BEGIN TASK DATA

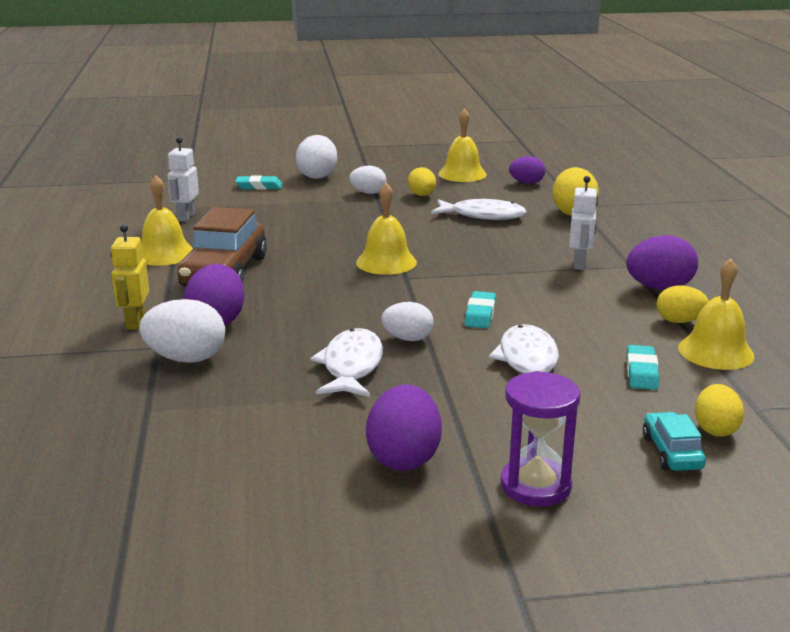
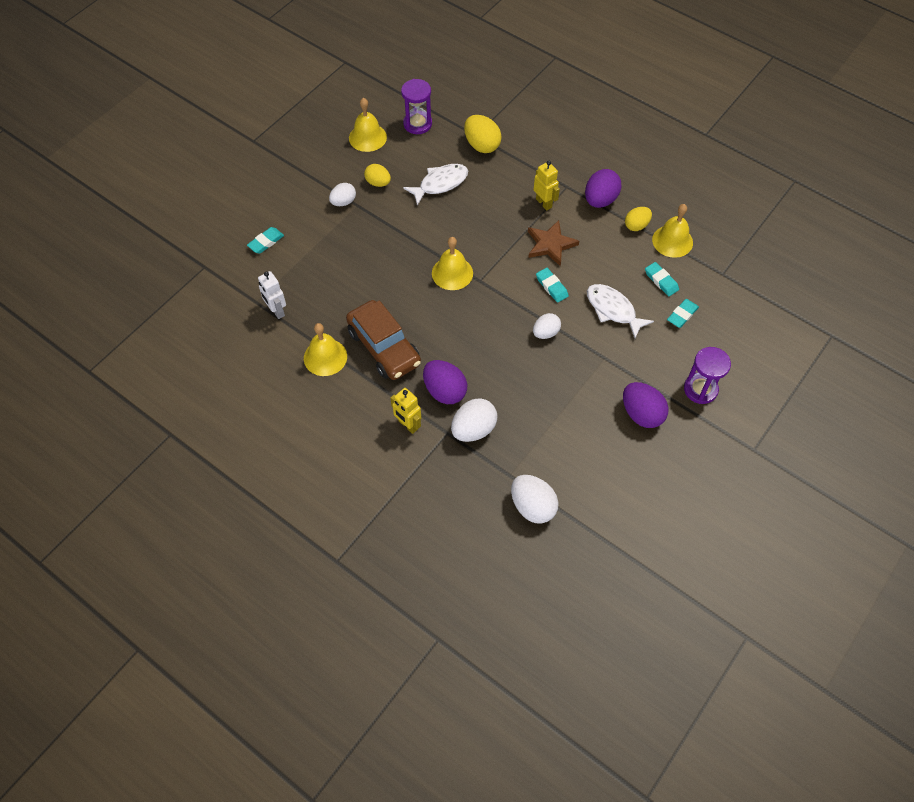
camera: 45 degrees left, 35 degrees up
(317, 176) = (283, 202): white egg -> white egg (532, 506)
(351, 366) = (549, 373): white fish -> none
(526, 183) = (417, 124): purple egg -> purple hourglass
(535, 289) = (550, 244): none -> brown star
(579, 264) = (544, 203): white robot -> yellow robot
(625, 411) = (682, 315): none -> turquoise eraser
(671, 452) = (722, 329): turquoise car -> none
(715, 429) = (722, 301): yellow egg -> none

END TASK DATA

- _EXERCISE REQUIREMENTS_: Before copying, set the pictures aside; then give the records again exactly.

- _RESPONSE BELOW_:
camera: 45 degrees left, 35 degrees up
(317, 176) = (283, 202): white egg -> white egg (532, 506)
(351, 366) = (549, 373): white fish -> none
(526, 183) = (417, 124): purple egg -> purple hourglass
(535, 289) = (550, 244): none -> brown star
(579, 264) = (544, 203): white robot -> yellow robot
(625, 411) = (682, 315): none -> turquoise eraser
(671, 452) = (722, 329): turquoise car -> none
(715, 429) = (722, 301): yellow egg -> none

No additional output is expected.